BEGIN

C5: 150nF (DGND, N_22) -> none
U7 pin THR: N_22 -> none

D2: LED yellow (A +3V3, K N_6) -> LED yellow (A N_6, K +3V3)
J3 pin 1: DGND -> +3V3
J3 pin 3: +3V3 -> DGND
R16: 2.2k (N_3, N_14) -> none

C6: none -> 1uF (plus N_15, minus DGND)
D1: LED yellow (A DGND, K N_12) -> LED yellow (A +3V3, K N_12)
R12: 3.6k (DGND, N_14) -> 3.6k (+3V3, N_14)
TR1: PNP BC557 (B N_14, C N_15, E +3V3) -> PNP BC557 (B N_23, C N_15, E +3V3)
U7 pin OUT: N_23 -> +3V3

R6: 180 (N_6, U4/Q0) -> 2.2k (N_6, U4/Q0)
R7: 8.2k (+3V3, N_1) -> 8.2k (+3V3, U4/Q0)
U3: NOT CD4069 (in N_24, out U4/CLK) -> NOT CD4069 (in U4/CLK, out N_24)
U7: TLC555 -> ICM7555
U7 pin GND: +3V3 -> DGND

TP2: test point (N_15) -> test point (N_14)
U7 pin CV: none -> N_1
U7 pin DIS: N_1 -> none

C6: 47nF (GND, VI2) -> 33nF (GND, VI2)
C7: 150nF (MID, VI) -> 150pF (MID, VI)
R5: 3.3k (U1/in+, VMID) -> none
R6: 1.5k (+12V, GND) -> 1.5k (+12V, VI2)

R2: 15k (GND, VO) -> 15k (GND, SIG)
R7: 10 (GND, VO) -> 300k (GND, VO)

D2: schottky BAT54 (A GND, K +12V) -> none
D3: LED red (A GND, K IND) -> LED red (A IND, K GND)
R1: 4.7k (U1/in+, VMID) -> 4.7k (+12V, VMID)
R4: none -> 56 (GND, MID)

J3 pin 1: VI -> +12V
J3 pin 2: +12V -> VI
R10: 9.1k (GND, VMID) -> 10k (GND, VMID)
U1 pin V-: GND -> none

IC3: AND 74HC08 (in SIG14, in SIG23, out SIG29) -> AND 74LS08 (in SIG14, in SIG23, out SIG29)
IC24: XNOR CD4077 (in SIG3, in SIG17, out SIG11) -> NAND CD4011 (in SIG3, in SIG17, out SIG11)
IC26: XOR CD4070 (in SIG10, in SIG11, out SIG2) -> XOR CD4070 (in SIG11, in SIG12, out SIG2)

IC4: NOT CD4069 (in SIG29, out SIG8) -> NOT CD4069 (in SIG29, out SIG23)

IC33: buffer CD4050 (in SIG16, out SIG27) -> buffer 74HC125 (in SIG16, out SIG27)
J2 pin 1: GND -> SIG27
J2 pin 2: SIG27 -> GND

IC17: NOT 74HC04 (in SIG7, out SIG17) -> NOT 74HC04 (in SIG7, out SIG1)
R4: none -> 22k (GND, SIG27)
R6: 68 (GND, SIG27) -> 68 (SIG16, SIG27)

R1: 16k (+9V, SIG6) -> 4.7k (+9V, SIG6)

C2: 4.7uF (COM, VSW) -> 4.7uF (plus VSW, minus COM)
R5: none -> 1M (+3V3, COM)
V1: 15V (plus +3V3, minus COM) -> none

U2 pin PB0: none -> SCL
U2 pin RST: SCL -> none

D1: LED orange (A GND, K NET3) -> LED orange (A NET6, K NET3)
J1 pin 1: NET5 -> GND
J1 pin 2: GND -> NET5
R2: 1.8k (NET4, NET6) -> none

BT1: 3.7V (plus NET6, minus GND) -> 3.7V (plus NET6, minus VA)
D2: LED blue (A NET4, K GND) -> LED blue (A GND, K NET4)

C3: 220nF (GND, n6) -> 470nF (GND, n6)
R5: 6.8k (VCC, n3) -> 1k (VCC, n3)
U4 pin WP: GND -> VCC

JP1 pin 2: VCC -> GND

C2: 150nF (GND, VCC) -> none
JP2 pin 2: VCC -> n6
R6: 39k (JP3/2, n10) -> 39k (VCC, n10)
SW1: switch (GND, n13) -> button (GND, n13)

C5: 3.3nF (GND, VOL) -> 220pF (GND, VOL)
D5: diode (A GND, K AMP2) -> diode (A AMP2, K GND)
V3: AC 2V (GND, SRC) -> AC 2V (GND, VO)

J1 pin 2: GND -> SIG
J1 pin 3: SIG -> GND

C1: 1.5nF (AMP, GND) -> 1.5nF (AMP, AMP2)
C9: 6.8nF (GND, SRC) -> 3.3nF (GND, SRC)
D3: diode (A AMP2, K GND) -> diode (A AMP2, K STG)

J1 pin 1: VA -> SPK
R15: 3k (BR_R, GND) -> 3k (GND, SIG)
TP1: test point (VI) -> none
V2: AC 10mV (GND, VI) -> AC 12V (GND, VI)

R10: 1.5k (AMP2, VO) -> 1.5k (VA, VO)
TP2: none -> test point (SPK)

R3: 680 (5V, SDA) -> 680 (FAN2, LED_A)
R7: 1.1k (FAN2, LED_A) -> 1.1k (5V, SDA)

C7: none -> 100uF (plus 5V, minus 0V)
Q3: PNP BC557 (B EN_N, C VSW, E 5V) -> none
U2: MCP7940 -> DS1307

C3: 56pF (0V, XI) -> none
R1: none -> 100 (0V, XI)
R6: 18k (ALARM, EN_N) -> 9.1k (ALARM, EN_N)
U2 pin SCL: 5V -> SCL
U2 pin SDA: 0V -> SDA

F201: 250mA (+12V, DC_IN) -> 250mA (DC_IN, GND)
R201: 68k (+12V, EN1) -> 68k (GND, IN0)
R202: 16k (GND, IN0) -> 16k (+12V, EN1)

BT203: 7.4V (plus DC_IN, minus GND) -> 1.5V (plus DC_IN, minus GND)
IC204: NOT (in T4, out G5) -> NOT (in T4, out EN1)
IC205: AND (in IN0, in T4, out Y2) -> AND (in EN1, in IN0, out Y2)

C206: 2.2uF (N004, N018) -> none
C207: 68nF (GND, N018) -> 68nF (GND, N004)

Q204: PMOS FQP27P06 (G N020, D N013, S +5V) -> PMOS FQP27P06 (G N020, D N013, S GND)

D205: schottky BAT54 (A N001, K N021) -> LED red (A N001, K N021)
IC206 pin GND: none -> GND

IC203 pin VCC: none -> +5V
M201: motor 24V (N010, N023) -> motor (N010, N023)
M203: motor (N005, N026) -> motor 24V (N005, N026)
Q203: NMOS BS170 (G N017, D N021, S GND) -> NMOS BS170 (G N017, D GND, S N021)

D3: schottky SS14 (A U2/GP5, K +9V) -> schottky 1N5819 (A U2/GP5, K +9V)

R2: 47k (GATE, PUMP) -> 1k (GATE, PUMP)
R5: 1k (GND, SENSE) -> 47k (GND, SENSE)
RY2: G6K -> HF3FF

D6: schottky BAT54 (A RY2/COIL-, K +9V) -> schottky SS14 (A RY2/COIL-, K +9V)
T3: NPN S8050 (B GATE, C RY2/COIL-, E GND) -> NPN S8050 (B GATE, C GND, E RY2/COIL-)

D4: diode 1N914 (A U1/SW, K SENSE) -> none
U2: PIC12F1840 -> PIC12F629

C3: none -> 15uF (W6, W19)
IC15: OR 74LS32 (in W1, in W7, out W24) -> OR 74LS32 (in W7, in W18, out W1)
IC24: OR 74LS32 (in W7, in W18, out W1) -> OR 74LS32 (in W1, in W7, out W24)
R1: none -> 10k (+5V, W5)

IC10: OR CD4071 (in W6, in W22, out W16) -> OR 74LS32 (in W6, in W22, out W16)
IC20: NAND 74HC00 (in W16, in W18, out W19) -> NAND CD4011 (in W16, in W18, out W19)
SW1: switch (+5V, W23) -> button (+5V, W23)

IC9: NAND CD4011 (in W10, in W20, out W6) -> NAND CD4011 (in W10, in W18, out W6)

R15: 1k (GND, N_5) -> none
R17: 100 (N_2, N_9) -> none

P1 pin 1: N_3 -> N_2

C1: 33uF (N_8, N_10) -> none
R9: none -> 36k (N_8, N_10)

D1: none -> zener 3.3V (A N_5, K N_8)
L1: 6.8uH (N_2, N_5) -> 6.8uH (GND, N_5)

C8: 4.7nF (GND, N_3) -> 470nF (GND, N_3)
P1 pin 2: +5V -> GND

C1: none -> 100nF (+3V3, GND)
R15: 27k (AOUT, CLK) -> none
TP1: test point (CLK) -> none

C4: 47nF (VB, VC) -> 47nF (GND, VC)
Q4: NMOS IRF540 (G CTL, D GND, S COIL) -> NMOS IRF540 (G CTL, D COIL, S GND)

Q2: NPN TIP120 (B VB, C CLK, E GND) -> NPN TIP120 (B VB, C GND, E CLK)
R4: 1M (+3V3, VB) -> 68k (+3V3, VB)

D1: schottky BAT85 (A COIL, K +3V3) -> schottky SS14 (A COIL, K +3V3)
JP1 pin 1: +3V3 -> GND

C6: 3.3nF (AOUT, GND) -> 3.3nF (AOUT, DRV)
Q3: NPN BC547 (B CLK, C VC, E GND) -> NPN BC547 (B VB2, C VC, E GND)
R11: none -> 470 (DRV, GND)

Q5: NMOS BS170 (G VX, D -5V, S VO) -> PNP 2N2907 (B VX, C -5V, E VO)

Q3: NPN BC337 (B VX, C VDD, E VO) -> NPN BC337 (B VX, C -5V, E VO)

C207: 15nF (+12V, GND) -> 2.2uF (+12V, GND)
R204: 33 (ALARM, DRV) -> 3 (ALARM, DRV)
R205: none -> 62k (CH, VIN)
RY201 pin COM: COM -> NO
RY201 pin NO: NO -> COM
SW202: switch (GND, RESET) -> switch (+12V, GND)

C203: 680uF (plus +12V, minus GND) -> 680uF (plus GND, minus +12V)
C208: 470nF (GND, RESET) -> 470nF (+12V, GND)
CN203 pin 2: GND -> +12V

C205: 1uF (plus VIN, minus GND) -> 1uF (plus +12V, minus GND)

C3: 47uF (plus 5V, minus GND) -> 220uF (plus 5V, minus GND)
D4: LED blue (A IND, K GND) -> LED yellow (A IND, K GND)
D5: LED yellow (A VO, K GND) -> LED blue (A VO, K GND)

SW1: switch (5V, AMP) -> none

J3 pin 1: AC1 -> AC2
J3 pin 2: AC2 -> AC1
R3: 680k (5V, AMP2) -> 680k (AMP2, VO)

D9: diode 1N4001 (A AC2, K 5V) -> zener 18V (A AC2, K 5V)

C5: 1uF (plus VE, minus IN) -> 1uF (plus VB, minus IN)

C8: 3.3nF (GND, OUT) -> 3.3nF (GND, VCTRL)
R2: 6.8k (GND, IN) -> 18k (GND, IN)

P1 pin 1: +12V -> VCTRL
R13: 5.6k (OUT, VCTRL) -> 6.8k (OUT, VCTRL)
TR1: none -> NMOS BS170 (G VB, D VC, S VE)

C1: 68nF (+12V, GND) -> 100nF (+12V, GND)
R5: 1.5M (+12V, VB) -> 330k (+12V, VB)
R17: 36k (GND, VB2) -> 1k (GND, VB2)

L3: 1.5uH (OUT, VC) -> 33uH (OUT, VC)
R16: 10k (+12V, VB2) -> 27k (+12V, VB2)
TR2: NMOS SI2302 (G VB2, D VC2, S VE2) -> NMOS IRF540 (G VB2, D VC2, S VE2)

END

◆ EXERCISE OBJECTIVE: Of the lines above, output exactly those from the line bearing "R15: 1k (GND, N_5) -> none" through the line bearing "C4: 47nF (VB, VC) -> 47nF (GND, VC)", inclusive.

◆ SOLUTION BELOW:
R15: 1k (GND, N_5) -> none
R17: 100 (N_2, N_9) -> none

P1 pin 1: N_3 -> N_2

C1: 33uF (N_8, N_10) -> none
R9: none -> 36k (N_8, N_10)

D1: none -> zener 3.3V (A N_5, K N_8)
L1: 6.8uH (N_2, N_5) -> 6.8uH (GND, N_5)

C8: 4.7nF (GND, N_3) -> 470nF (GND, N_3)
P1 pin 2: +5V -> GND

C1: none -> 100nF (+3V3, GND)
R15: 27k (AOUT, CLK) -> none
TP1: test point (CLK) -> none

C4: 47nF (VB, VC) -> 47nF (GND, VC)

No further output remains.